| ACTION ITEM |
When you transcribe the lines below, keep every word the same and leave the pictures behind.

| GIVEN DATA |
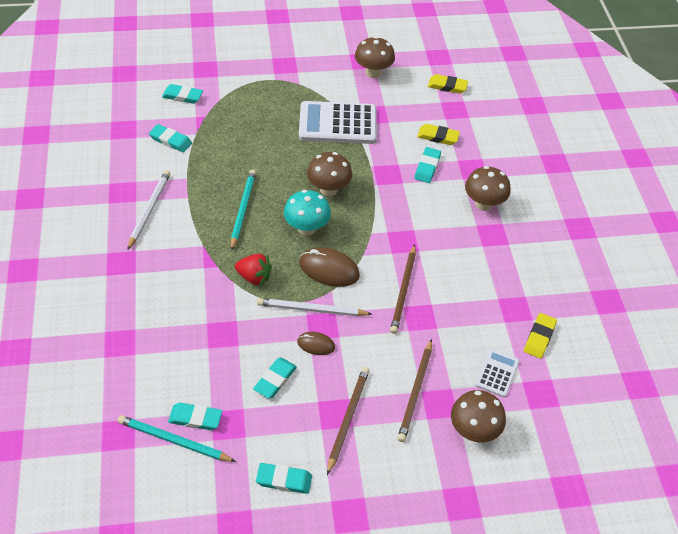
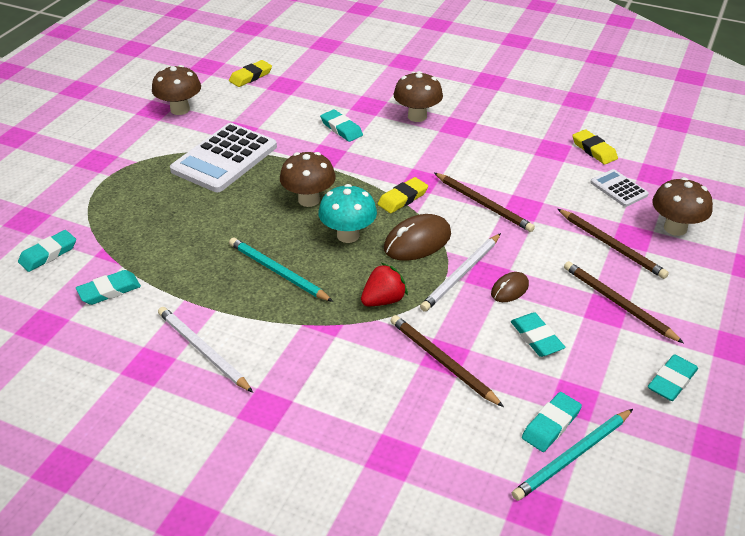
camera: 55 degrees left, 10 degrees down
(216, 335) = (442, 362): none -> brown pencil
(438, 137) = (309, 107): yellow eraser -> yellow eraser (402, 198)

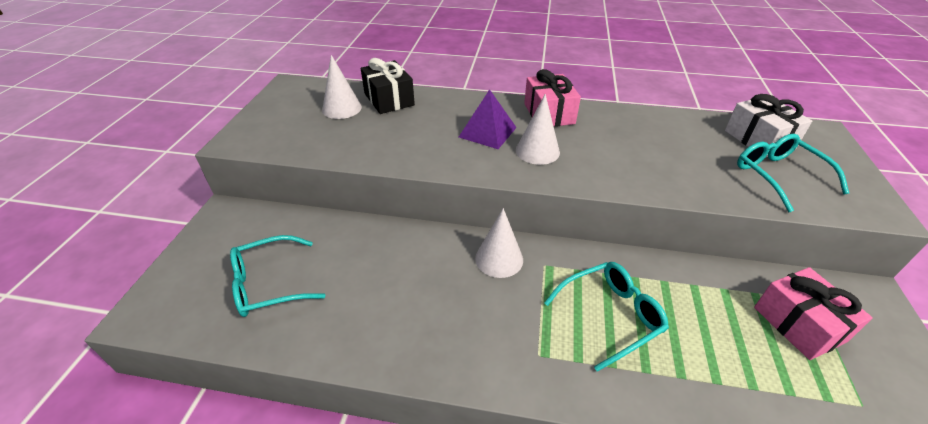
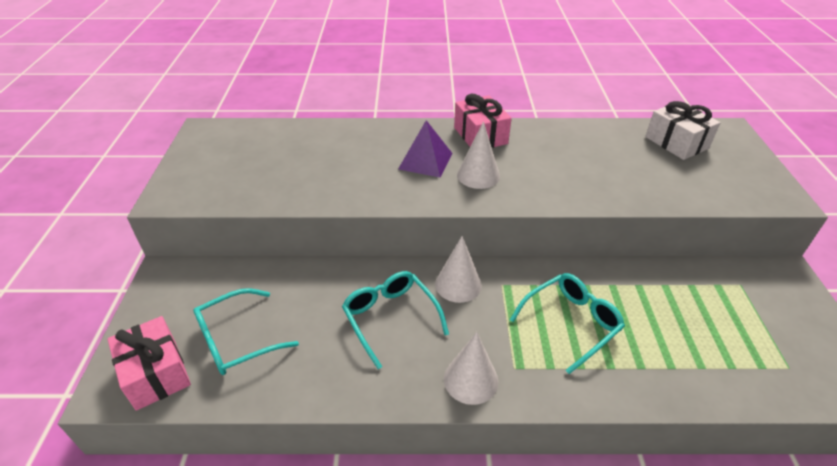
camera: 10 degrees left, 0 degrees up
(342, 108) = (269, 150): white cone -> white cone (471, 379)
(389, 99) = (316, 136): black gift -> none
(778, 176) = (697, 176): turquoise glasses -> turquoise glasses (390, 318)
(799, 324) = (731, 307): pink gift -> pink gift (156, 373)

| RESPONSE FOR THIS EXERCISE |
camera: 55 degrees left, 10 degrees down
(216, 335) = (442, 362): none -> brown pencil
(438, 137) = (309, 107): yellow eraser -> yellow eraser (402, 198)

camera: 10 degrees left, 0 degrees up
(342, 108) = (269, 150): white cone -> white cone (471, 379)
(389, 99) = (316, 136): black gift -> none
(778, 176) = (697, 176): turquoise glasses -> turquoise glasses (390, 318)
(799, 324) = (731, 307): pink gift -> pink gift (156, 373)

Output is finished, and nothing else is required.